Stated goal: Omit the pictures and extract only the lines from the line containing "Target: <item>adipose tissue</item>." to the end of the material, each exactly as written.

[Start Extracted records]

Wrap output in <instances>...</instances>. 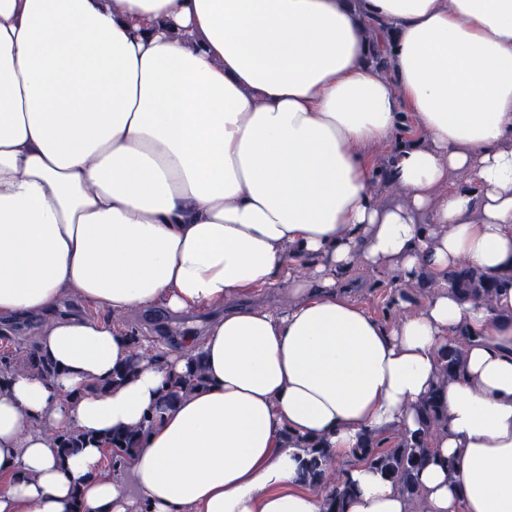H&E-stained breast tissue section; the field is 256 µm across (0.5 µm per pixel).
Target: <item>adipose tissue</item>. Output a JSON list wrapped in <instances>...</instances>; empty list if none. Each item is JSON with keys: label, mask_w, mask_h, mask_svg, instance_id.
Segmentation results:
<instances>
[{"label": "adipose tissue", "mask_w": 512, "mask_h": 512, "mask_svg": "<svg viewBox=\"0 0 512 512\" xmlns=\"http://www.w3.org/2000/svg\"><path fill=\"white\" fill-rule=\"evenodd\" d=\"M394 81L368 65L370 20ZM398 145L381 203L364 154ZM466 172L473 189L448 187ZM430 225H423V216ZM315 257L302 269L286 248ZM437 283L384 326L339 293L354 265ZM512 268V0H0V318L55 308L52 378L0 383V512H324L300 479L325 439L357 488L346 512H407L351 451L367 431H415L439 392L448 428L419 483L429 512H512V290L464 301L449 269ZM290 281L281 313L225 311L183 352L141 361L97 317L179 314ZM465 378L437 382L452 337ZM201 358L206 385L166 403ZM156 421L131 481L99 474L96 442L60 461L43 433L104 436ZM454 460L449 478L445 460ZM93 312L94 309L90 306H87L77 292L68 290L61 297L52 316L54 318H59L62 316L70 315H90L93 314Z\"/></svg>", "instance_id": "obj_1"}]
</instances>
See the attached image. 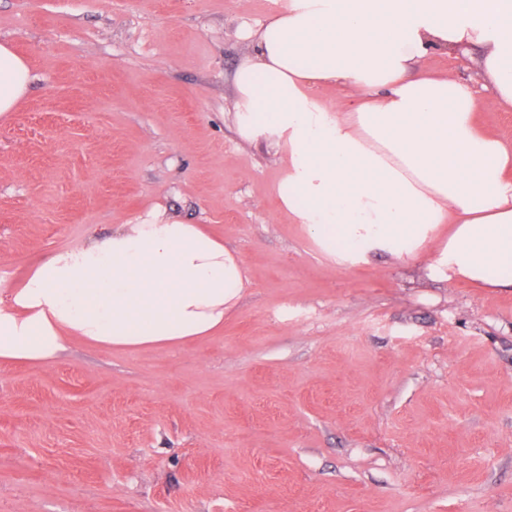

[End Extracted records]

Answer to the problem:
Target: <item>adipose tissue</item>. Output a JSON list wrapped in <instances>...</instances>; empty list if none. Each item is JSON with keys: label, mask_w, mask_h, mask_svg, instance_id.
Segmentation results:
<instances>
[{"label": "adipose tissue", "mask_w": 512, "mask_h": 512, "mask_svg": "<svg viewBox=\"0 0 512 512\" xmlns=\"http://www.w3.org/2000/svg\"><path fill=\"white\" fill-rule=\"evenodd\" d=\"M394 81L368 65L370 20ZM398 145L381 203L364 154ZM466 172L473 189L448 187ZM430 225H423V216ZM315 257L302 269L286 248ZM437 283L384 326L339 293L354 265ZM512 268V0H0V318L55 308L52 378L0 383V512H324L300 479L325 439L357 488L346 512H407L351 451L367 431H415L439 392L448 428L419 483L429 512H512V290L464 301L449 269ZM290 281L281 313L225 311L183 352L141 361L97 317L179 314ZM465 378L437 382L452 337ZM201 358L206 385L166 403ZM156 421L131 481L99 474L96 442L60 461L43 433L104 436ZM454 460L449 478L445 460ZM93 312L94 309L90 306H87L77 292L68 290L61 297L52 316L54 318H59L62 316L70 315H90L93 314Z\"/></svg>", "instance_id": "obj_1"}]
</instances>
See the attached image. 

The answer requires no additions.